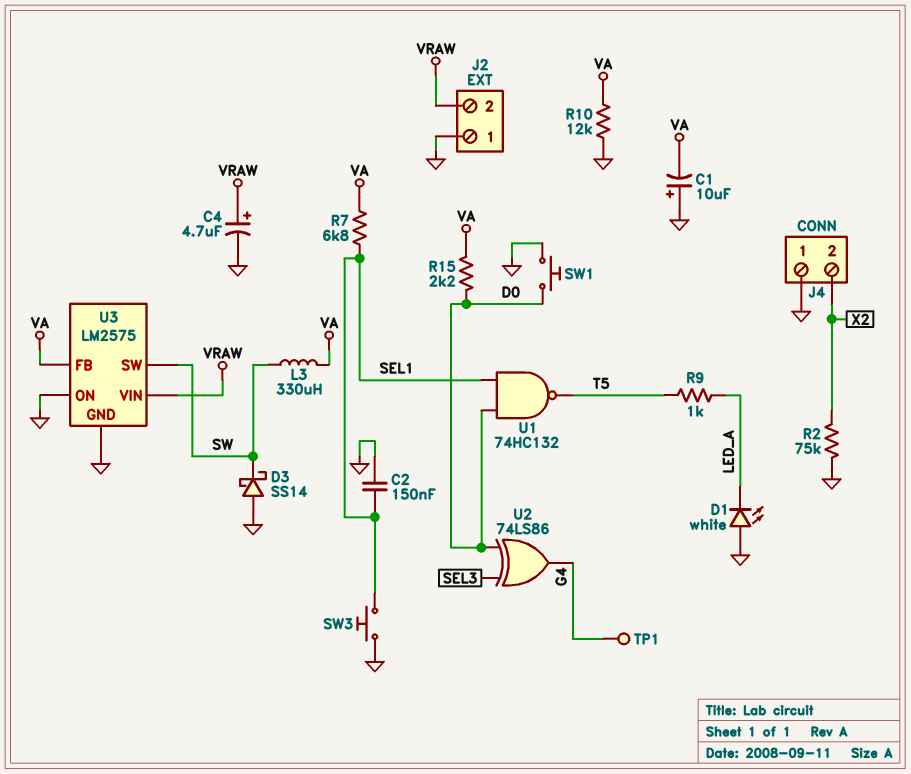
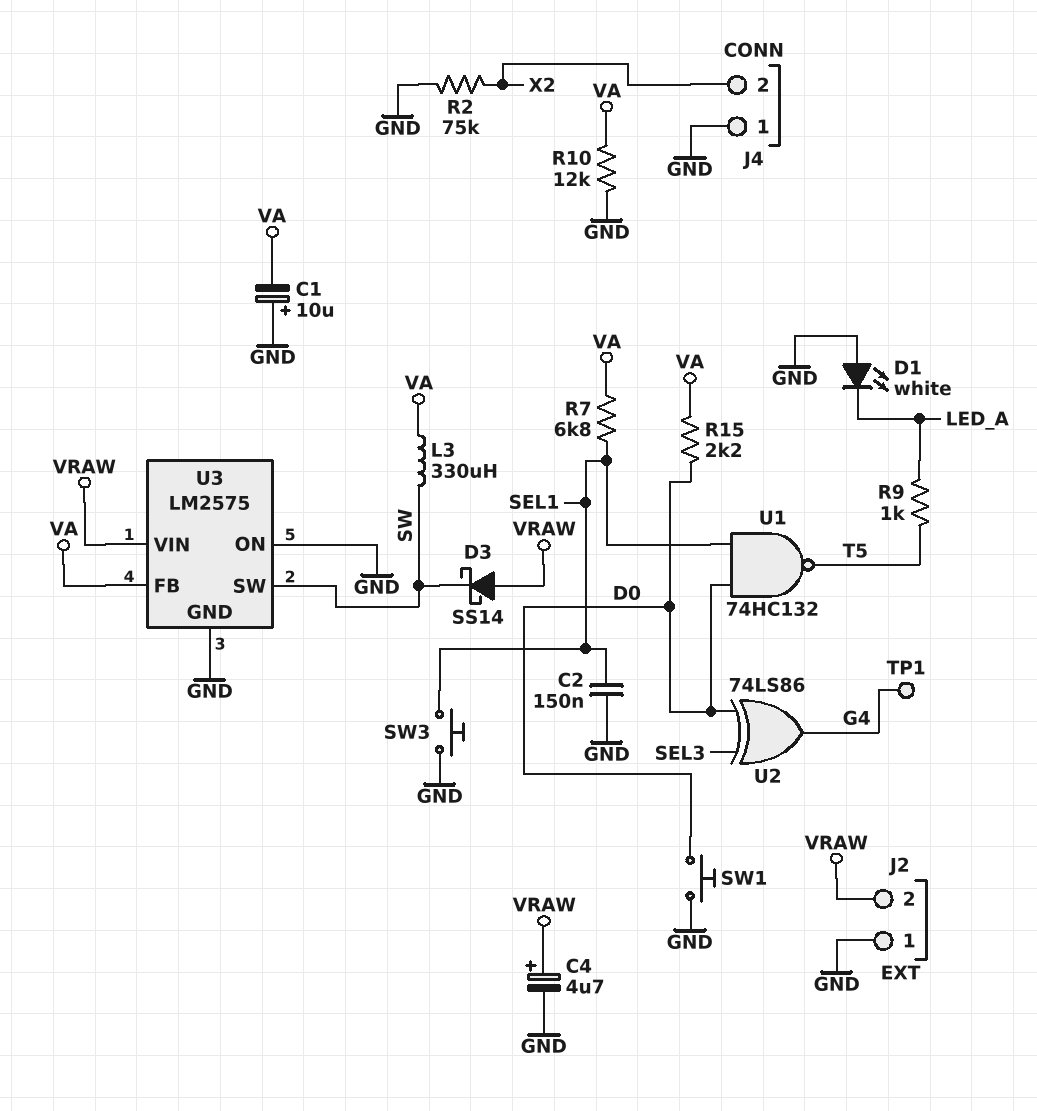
D3: schottky SS14 (A GND, K SW) -> schottky SS14 (A VRAW, K SW)

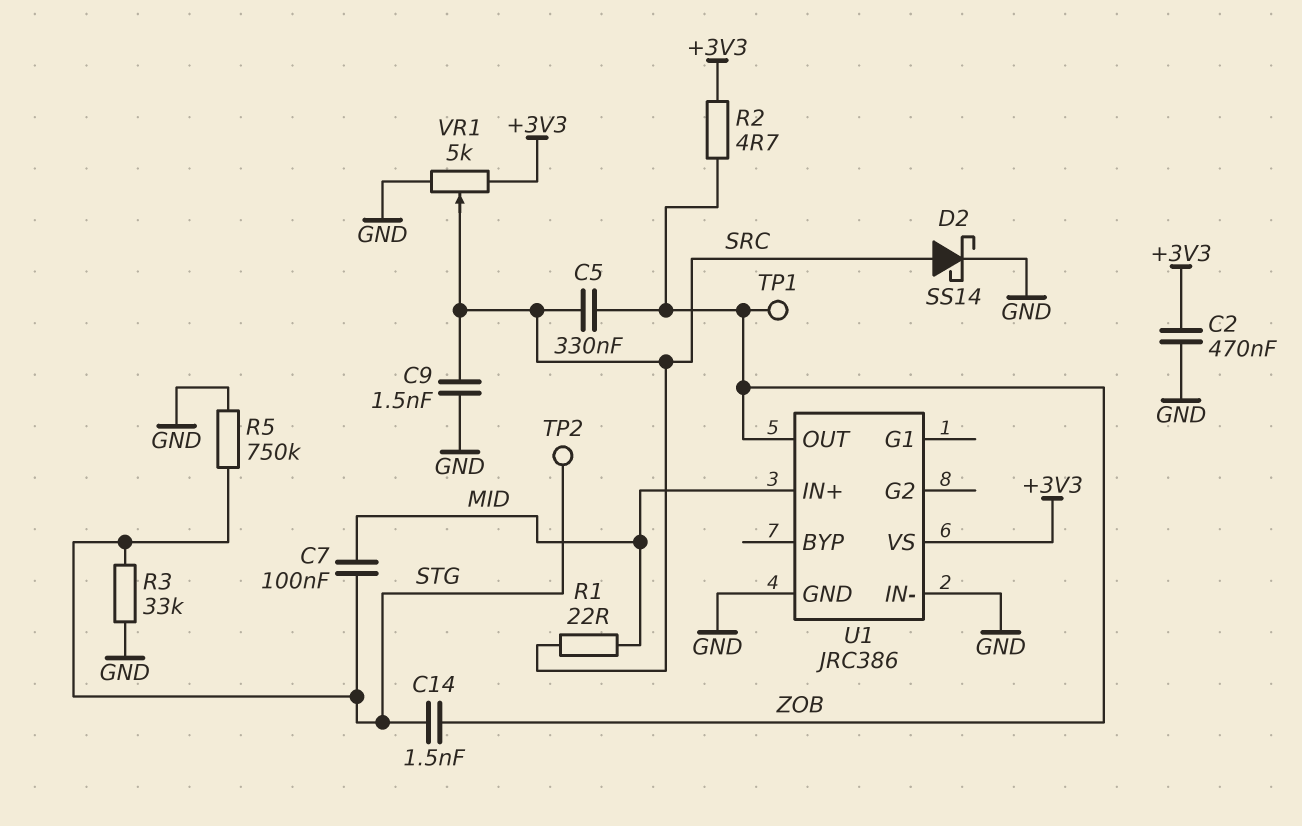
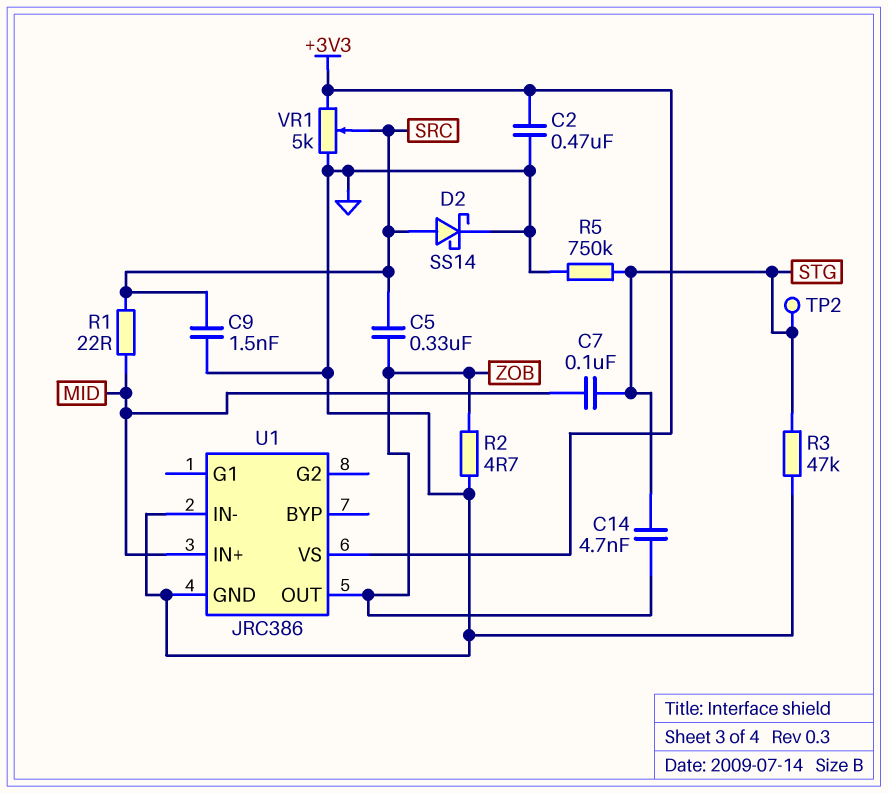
C14: 1.5nF (STG, ZOB) -> 4.7nF (STG, ZOB)
R2: 4.7 (+3V3, ZOB) -> 4.7 (GND, ZOB)
R3: 33k (GND, STG) -> 47k (GND, STG)
TP1: test point (ZOB) -> none

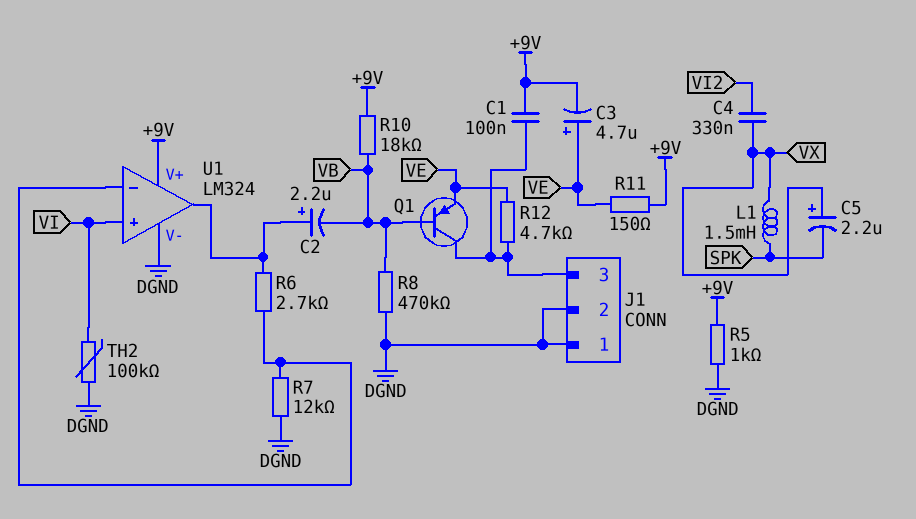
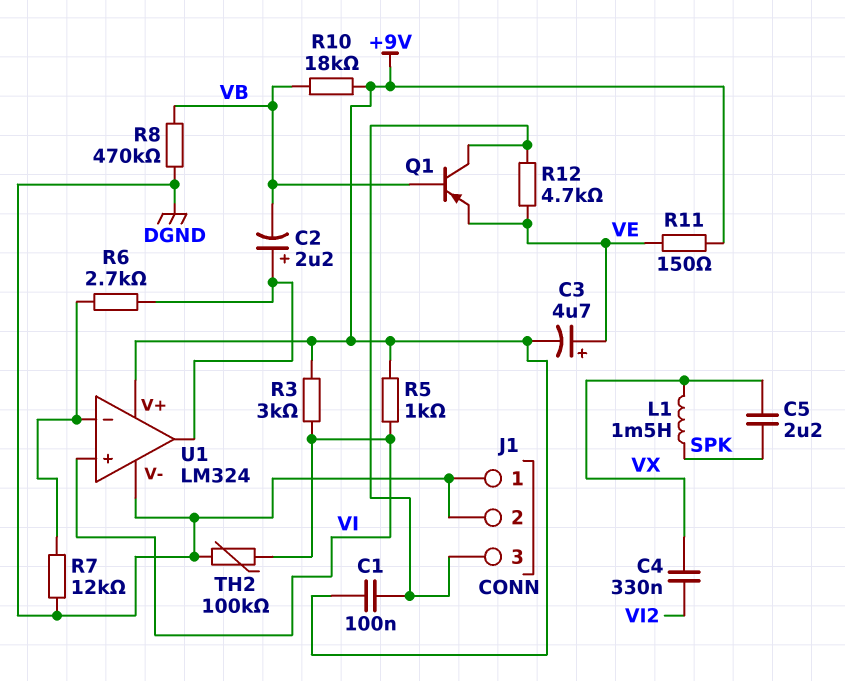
C5: 2.2uF (plus VX, minus SPK) -> 2.2uF (SPK, VX)
R3: none -> 3k (+9V, VI)
R5: 1k (+9V, DGND) -> 1k (+9V, VI)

== Task item ==
Starting with the line that contains "TP1: test point (ZOB) -> none", reproduce every line down to the end of the listing above, both endpoints included. Pictures stay out.

== Exercise solution ==
TP1: test point (ZOB) -> none

C5: 2.2uF (plus VX, minus SPK) -> 2.2uF (SPK, VX)
R3: none -> 3k (+9V, VI)
R5: 1k (+9V, DGND) -> 1k (+9V, VI)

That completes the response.